* _The problem_
Exactly retype the opening line of the entries and every line after it, ending with the line that contains "pink brick F7:F9". Skip all pictures.

+++ Working data +++

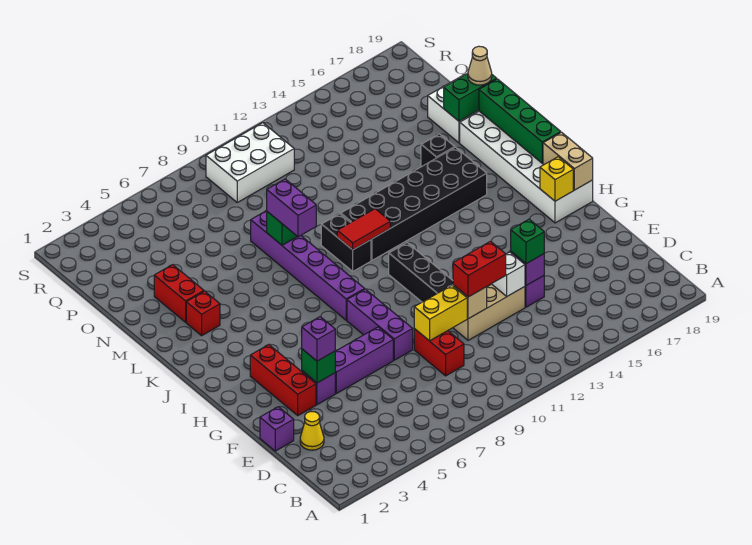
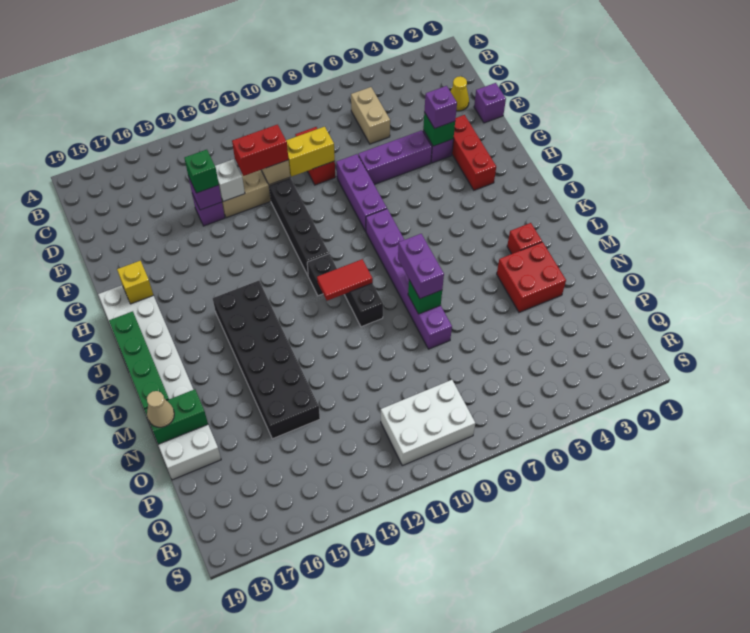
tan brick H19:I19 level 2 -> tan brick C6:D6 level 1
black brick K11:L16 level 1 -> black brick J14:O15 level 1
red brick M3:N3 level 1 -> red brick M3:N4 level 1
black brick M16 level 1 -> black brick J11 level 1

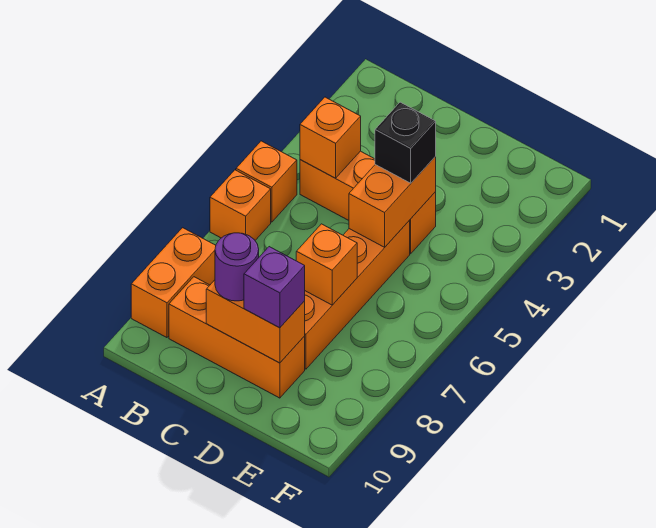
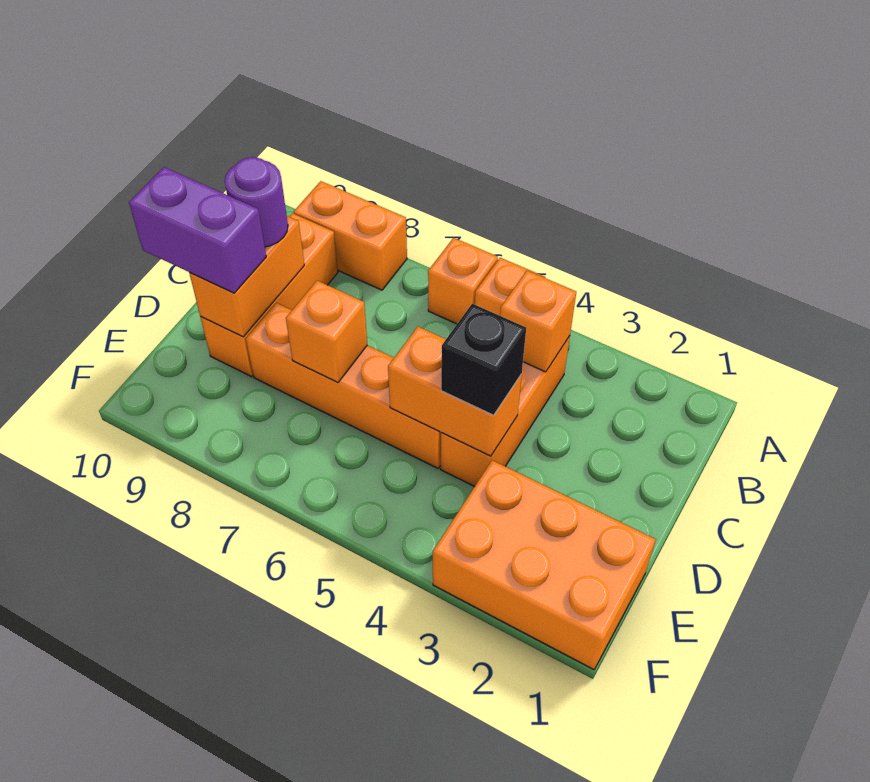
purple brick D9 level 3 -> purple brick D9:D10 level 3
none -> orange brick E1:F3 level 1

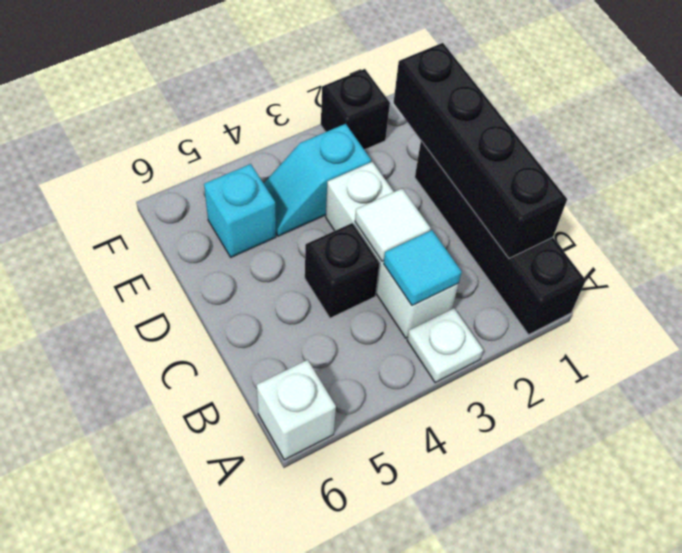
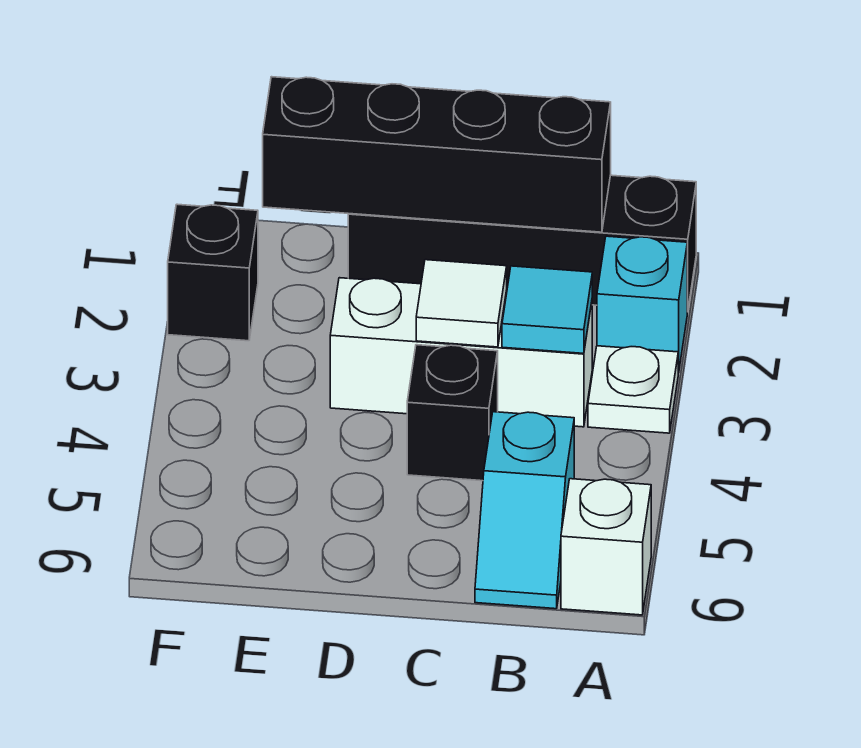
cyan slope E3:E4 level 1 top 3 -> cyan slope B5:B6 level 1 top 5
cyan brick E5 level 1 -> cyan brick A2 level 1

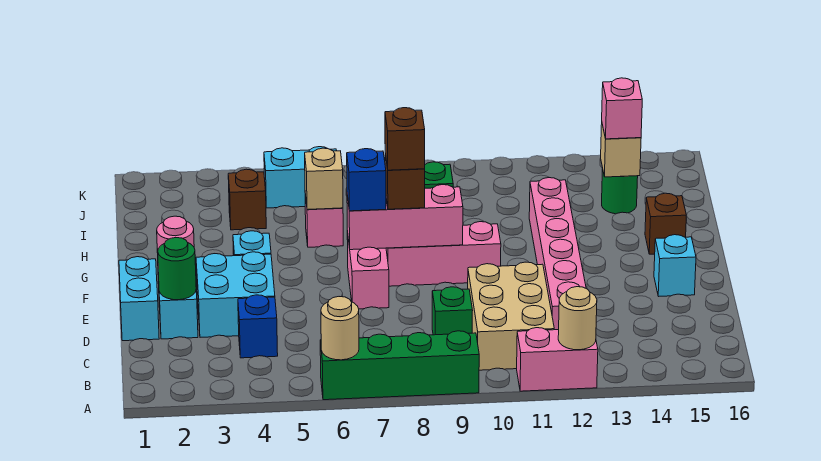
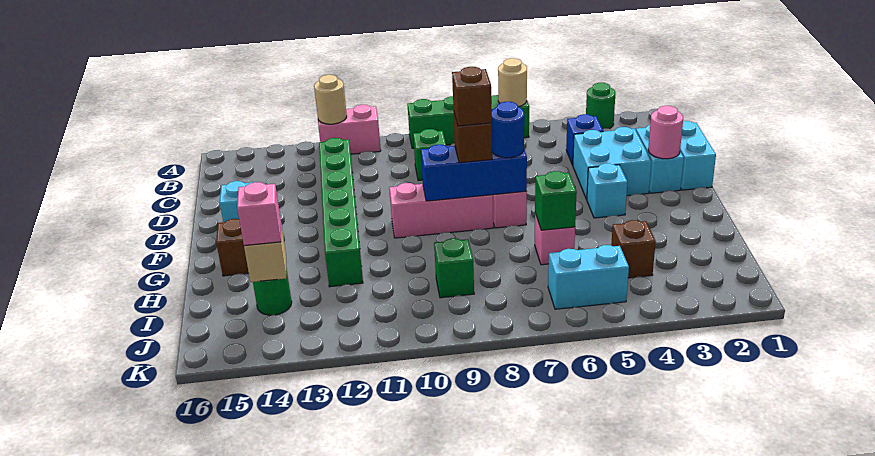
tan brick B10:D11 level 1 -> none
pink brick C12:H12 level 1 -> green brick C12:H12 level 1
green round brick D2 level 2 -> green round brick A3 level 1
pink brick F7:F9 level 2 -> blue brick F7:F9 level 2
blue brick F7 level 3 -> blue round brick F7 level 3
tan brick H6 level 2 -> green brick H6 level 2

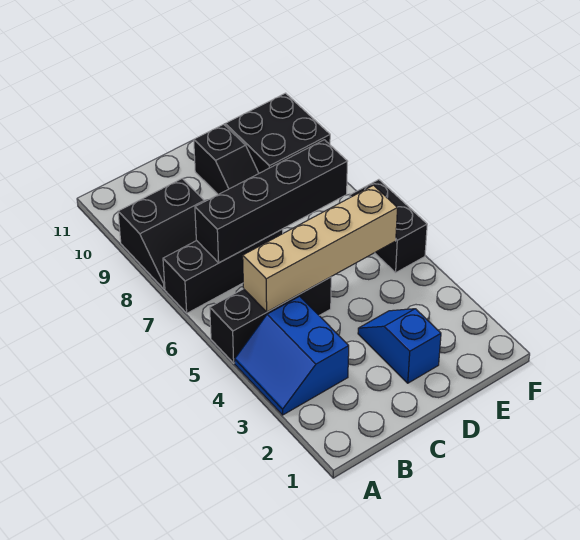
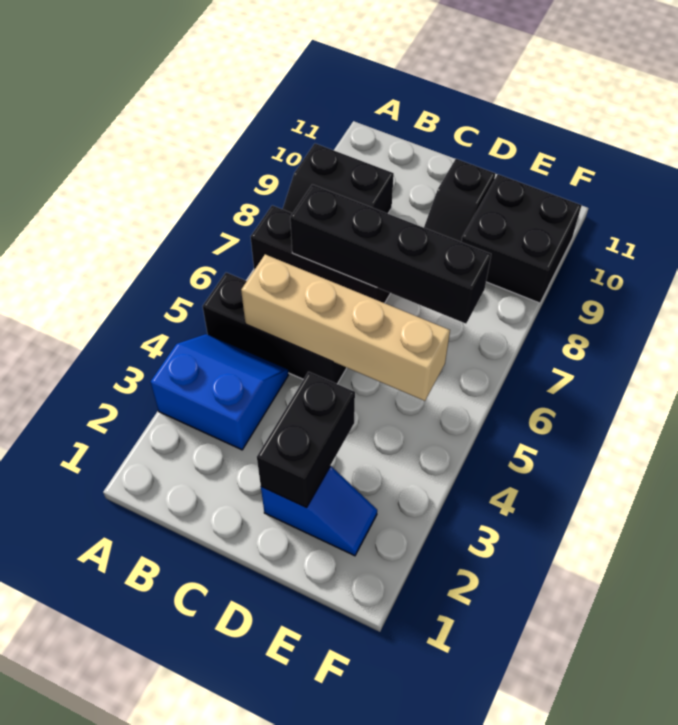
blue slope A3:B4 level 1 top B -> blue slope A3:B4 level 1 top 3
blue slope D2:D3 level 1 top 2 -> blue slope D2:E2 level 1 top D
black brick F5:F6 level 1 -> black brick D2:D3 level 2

+++

* _Reply to the exercise_
tan brick H19:I19 level 2 -> tan brick C6:D6 level 1
black brick K11:L16 level 1 -> black brick J14:O15 level 1
red brick M3:N3 level 1 -> red brick M3:N4 level 1
black brick M16 level 1 -> black brick J11 level 1

purple brick D9 level 3 -> purple brick D9:D10 level 3
none -> orange brick E1:F3 level 1

cyan slope E3:E4 level 1 top 3 -> cyan slope B5:B6 level 1 top 5
cyan brick E5 level 1 -> cyan brick A2 level 1

tan brick B10:D11 level 1 -> none
pink brick C12:H12 level 1 -> green brick C12:H12 level 1
green round brick D2 level 2 -> green round brick A3 level 1
pink brick F7:F9 level 2 -> blue brick F7:F9 level 2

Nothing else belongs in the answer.